(Beginning of PROVIDED INFORMATION)

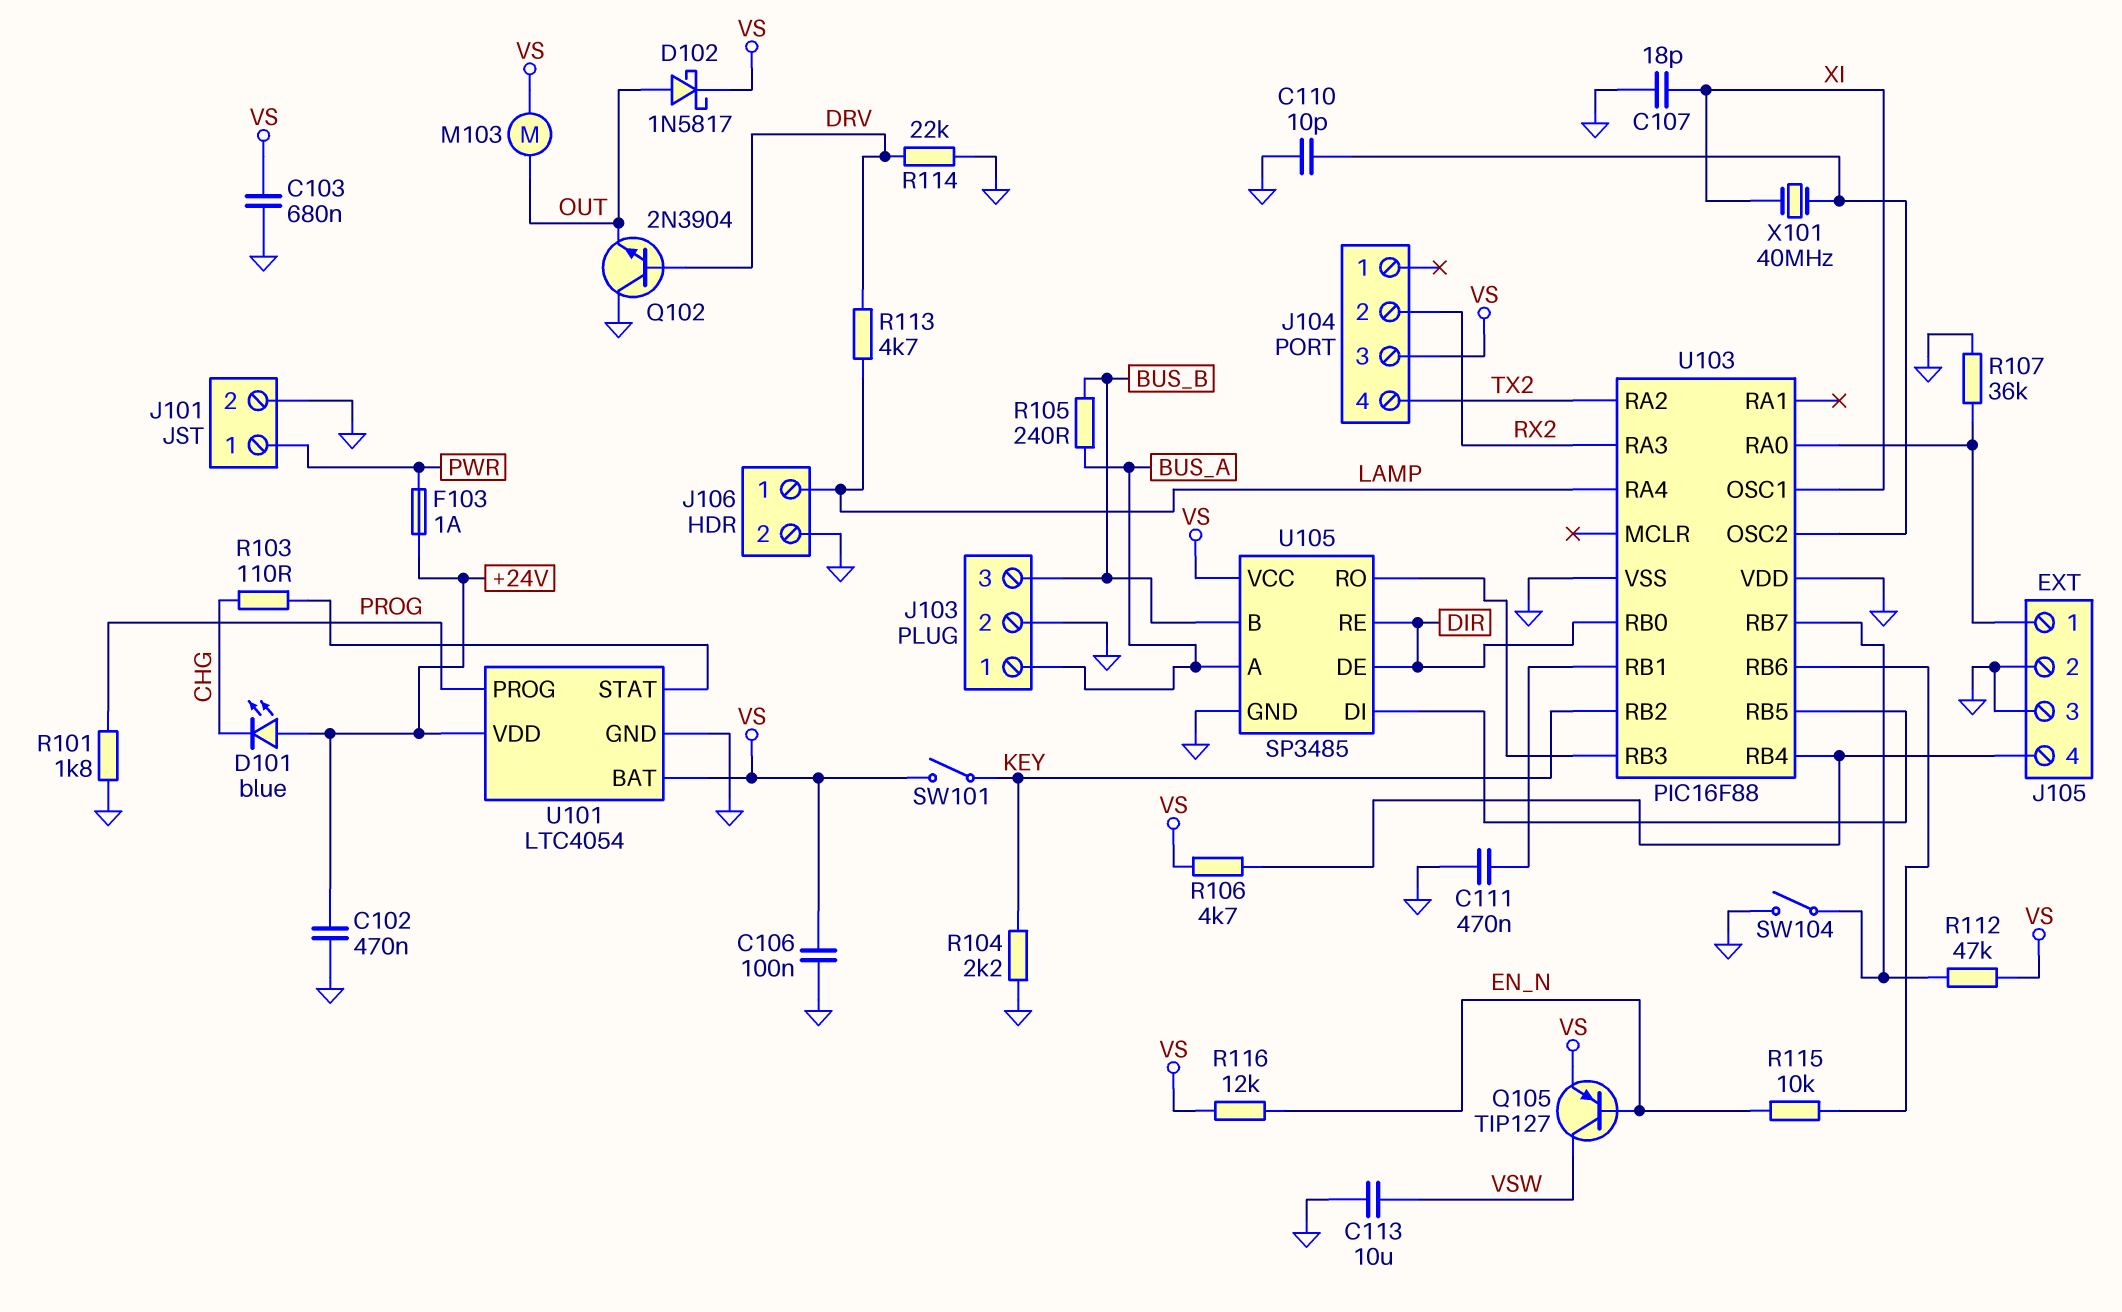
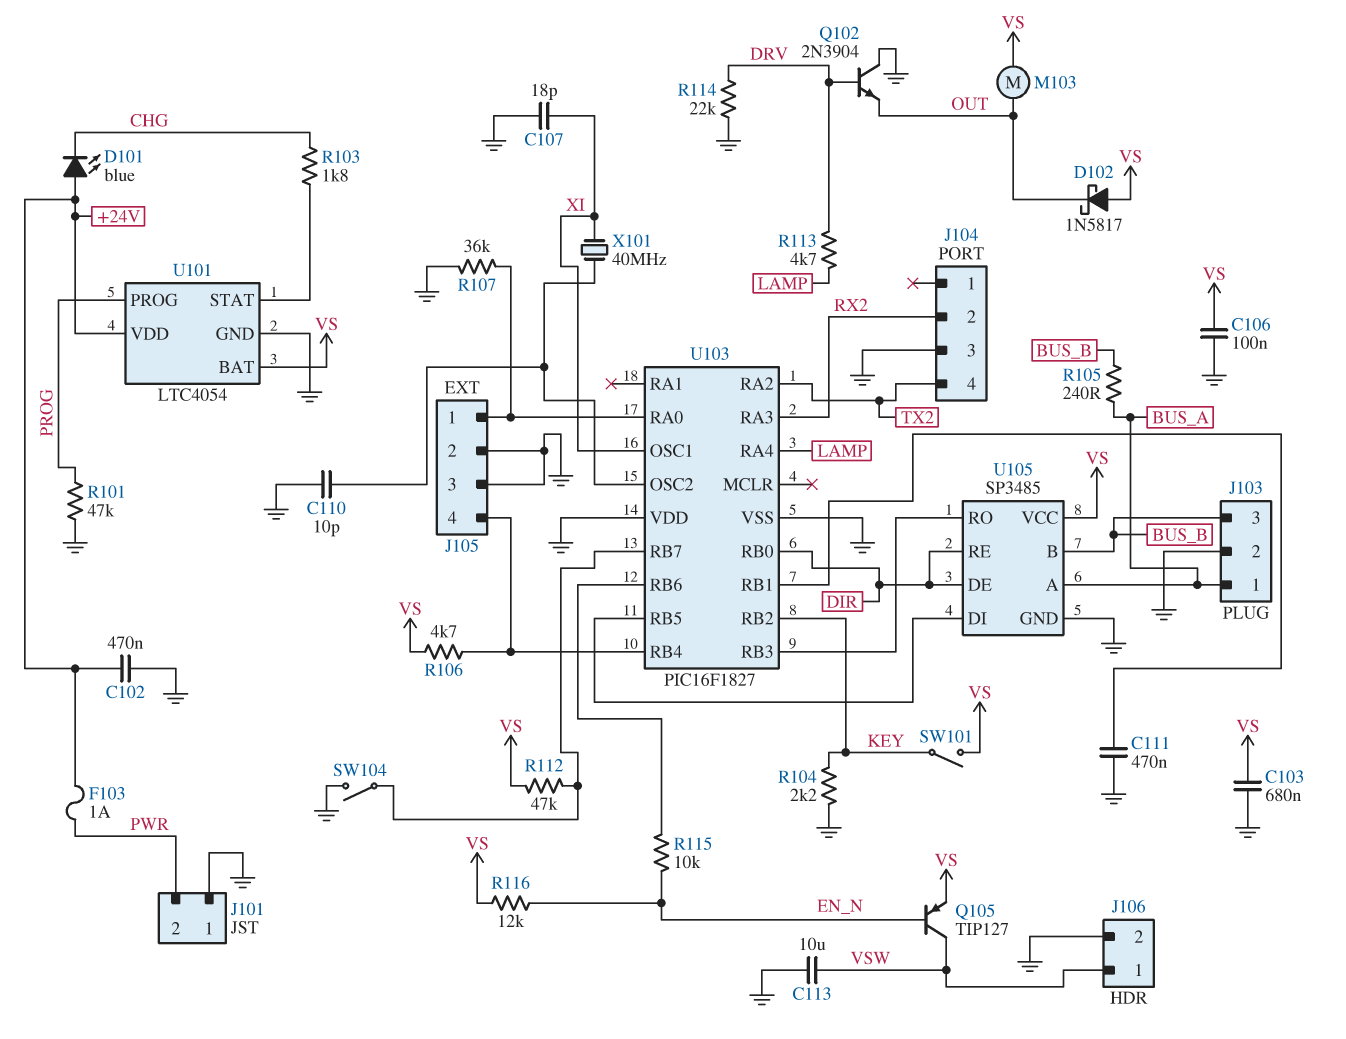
D102: schottky 1N5817 (A OUT, K VS) -> schottky 1N5817 (A VS, K OUT)
J101 pin 1: PWR -> GND
J101 pin 2: GND -> PWR
J104 pin 3: VS -> GND
J106 pin 1: LAMP -> VSW
R101: 1.8k (GND, PROG) -> 47k (GND, PROG)
R103: 110 (CHG, U101/STAT) -> 1.8k (CHG, U101/STAT)
U103: PIC16F88 -> PIC16F1827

(End of PROVIDED INFORMATION)

**GOAL OF THE EXERCISE:**
Line by line, give the material above again exactly, but without any pictures.

**SOLUTION FOR THIS PROBLEM:**
D102: schottky 1N5817 (A OUT, K VS) -> schottky 1N5817 (A VS, K OUT)
J101 pin 1: PWR -> GND
J101 pin 2: GND -> PWR
J104 pin 3: VS -> GND
J106 pin 1: LAMP -> VSW
R101: 1.8k (GND, PROG) -> 47k (GND, PROG)
R103: 110 (CHG, U101/STAT) -> 1.8k (CHG, U101/STAT)
U103: PIC16F88 -> PIC16F1827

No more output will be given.